_What to produce_
Output, word for word, every line from the line with "C1: none -> 100nF (5V, COM)" through the final line of the data below.

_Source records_

/---

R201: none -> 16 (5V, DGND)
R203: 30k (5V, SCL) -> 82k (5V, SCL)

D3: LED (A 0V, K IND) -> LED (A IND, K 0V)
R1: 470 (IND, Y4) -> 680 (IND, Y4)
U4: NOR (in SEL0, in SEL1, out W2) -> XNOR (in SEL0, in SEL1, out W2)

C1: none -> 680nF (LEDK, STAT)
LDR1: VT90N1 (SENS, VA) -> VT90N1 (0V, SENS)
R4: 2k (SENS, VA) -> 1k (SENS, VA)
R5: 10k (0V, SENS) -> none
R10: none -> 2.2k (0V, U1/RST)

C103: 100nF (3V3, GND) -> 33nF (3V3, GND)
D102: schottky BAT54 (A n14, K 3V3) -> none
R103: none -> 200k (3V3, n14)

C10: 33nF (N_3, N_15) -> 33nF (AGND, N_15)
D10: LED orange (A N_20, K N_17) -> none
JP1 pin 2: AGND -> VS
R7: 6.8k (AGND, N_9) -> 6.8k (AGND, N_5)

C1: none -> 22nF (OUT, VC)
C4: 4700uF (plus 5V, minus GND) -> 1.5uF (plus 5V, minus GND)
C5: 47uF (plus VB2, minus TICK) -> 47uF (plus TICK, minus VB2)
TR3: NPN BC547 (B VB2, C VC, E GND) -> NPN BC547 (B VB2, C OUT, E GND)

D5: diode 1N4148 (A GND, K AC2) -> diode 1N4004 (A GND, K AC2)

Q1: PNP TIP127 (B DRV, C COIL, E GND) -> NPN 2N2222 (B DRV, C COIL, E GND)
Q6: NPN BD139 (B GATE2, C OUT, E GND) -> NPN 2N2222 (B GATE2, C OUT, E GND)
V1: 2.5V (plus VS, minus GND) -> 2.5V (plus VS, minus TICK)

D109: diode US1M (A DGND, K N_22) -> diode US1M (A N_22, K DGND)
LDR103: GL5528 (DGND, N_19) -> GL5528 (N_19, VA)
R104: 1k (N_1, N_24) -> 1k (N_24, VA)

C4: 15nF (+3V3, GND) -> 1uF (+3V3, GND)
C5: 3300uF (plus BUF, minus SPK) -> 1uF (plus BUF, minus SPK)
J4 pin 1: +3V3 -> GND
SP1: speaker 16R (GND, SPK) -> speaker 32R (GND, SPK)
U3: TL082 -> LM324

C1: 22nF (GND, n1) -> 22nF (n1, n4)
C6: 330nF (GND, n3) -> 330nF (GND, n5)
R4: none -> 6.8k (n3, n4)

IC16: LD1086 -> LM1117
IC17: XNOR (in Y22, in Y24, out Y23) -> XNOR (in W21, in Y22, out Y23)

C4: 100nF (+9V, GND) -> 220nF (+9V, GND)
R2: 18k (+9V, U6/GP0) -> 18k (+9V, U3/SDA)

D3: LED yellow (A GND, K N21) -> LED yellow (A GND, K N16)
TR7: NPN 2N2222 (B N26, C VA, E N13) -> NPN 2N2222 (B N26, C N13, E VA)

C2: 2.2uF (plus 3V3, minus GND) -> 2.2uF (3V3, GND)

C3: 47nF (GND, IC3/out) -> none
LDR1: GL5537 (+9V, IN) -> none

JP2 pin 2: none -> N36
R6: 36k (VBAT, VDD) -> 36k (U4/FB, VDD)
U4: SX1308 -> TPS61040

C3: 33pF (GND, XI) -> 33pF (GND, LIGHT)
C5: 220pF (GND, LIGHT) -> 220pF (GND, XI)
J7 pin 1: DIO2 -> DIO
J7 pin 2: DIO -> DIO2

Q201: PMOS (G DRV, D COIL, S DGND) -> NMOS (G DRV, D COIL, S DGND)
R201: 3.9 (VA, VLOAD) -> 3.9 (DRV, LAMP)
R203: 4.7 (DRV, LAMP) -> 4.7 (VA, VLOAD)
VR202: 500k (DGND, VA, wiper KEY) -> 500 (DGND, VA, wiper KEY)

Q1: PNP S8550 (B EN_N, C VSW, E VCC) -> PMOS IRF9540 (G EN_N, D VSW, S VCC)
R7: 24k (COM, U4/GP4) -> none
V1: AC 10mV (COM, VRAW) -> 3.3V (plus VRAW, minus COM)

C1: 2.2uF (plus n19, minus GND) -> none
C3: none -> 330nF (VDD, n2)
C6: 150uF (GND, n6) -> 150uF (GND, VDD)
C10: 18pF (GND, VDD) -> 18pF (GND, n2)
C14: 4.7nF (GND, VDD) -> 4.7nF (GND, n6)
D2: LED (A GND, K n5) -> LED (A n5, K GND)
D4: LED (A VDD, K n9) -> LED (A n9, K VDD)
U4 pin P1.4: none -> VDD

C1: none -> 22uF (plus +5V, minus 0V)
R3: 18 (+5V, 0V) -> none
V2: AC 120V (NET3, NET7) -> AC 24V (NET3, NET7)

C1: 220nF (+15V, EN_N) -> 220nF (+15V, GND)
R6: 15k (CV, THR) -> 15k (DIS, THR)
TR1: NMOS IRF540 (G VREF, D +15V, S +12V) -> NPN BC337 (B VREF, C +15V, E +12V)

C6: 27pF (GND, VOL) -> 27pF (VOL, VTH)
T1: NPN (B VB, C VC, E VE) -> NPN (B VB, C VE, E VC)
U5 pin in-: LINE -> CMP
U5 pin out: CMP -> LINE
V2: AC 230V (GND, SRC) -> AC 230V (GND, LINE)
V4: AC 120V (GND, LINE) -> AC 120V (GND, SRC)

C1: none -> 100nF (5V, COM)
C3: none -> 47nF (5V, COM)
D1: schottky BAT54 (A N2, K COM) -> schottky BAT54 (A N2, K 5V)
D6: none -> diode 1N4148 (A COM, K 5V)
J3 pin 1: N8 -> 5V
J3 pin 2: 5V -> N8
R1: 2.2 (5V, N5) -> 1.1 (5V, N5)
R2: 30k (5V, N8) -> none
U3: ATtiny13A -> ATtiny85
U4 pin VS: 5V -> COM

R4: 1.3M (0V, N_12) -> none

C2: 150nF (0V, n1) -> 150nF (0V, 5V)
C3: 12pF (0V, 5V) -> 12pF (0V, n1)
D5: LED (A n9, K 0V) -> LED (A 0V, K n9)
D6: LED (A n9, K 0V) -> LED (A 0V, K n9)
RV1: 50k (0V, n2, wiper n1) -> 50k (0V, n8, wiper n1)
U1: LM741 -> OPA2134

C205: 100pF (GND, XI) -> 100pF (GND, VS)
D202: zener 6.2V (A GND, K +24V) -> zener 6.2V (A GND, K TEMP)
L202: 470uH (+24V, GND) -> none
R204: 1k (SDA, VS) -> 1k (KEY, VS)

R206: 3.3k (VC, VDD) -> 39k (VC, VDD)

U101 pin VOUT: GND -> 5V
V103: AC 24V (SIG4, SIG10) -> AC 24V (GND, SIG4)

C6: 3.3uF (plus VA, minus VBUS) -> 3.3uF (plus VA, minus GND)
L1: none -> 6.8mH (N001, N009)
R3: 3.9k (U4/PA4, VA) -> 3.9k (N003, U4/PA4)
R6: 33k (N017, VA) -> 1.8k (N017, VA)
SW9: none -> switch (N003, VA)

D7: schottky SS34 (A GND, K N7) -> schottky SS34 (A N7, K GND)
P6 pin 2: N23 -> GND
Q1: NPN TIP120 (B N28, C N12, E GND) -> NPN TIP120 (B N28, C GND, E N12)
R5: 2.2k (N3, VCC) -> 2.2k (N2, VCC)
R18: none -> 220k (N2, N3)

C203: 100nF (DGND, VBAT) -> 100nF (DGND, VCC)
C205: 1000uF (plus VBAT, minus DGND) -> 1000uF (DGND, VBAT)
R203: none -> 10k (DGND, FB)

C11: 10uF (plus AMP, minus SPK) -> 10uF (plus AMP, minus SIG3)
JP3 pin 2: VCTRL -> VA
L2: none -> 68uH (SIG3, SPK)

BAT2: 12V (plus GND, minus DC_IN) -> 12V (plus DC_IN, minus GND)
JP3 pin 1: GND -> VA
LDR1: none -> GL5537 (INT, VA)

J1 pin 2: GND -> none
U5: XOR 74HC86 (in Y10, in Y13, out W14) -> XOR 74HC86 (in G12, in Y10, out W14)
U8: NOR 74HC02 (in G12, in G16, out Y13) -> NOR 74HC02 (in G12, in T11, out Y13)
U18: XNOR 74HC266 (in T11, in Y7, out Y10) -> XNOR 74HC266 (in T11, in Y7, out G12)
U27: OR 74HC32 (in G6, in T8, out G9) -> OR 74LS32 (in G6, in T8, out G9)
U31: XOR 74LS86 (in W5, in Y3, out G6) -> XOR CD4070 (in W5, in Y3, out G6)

\---

_Written response_
C1: none -> 100nF (5V, COM)
C3: none -> 47nF (5V, COM)
D1: schottky BAT54 (A N2, K COM) -> schottky BAT54 (A N2, K 5V)
D6: none -> diode 1N4148 (A COM, K 5V)
J3 pin 1: N8 -> 5V
J3 pin 2: 5V -> N8
R1: 2.2 (5V, N5) -> 1.1 (5V, N5)
R2: 30k (5V, N8) -> none
U3: ATtiny13A -> ATtiny85
U4 pin VS: 5V -> COM

R4: 1.3M (0V, N_12) -> none

C2: 150nF (0V, n1) -> 150nF (0V, 5V)
C3: 12pF (0V, 5V) -> 12pF (0V, n1)
D5: LED (A n9, K 0V) -> LED (A 0V, K n9)
D6: LED (A n9, K 0V) -> LED (A 0V, K n9)
RV1: 50k (0V, n2, wiper n1) -> 50k (0V, n8, wiper n1)
U1: LM741 -> OPA2134

C205: 100pF (GND, XI) -> 100pF (GND, VS)
D202: zener 6.2V (A GND, K +24V) -> zener 6.2V (A GND, K TEMP)
L202: 470uH (+24V, GND) -> none
R204: 1k (SDA, VS) -> 1k (KEY, VS)

R206: 3.3k (VC, VDD) -> 39k (VC, VDD)

U101 pin VOUT: GND -> 5V
V103: AC 24V (SIG4, SIG10) -> AC 24V (GND, SIG4)

C6: 3.3uF (plus VA, minus VBUS) -> 3.3uF (plus VA, minus GND)
L1: none -> 6.8mH (N001, N009)
R3: 3.9k (U4/PA4, VA) -> 3.9k (N003, U4/PA4)
R6: 33k (N017, VA) -> 1.8k (N017, VA)
SW9: none -> switch (N003, VA)

D7: schottky SS34 (A GND, K N7) -> schottky SS34 (A N7, K GND)
P6 pin 2: N23 -> GND
Q1: NPN TIP120 (B N28, C N12, E GND) -> NPN TIP120 (B N28, C GND, E N12)
R5: 2.2k (N3, VCC) -> 2.2k (N2, VCC)
R18: none -> 220k (N2, N3)

C203: 100nF (DGND, VBAT) -> 100nF (DGND, VCC)
C205: 1000uF (plus VBAT, minus DGND) -> 1000uF (DGND, VBAT)
R203: none -> 10k (DGND, FB)

C11: 10uF (plus AMP, minus SPK) -> 10uF (plus AMP, minus SIG3)
JP3 pin 2: VCTRL -> VA
L2: none -> 68uH (SIG3, SPK)

BAT2: 12V (plus GND, minus DC_IN) -> 12V (plus DC_IN, minus GND)
JP3 pin 1: GND -> VA
LDR1: none -> GL5537 (INT, VA)

J1 pin 2: GND -> none
U5: XOR 74HC86 (in Y10, in Y13, out W14) -> XOR 74HC86 (in G12, in Y10, out W14)
U8: NOR 74HC02 (in G12, in G16, out Y13) -> NOR 74HC02 (in G12, in T11, out Y13)
U18: XNOR 74HC266 (in T11, in Y7, out Y10) -> XNOR 74HC266 (in T11, in Y7, out G12)
U27: OR 74HC32 (in G6, in T8, out G9) -> OR 74LS32 (in G6, in T8, out G9)
U31: XOR 74LS86 (in W5, in Y3, out G6) -> XOR CD4070 (in W5, in Y3, out G6)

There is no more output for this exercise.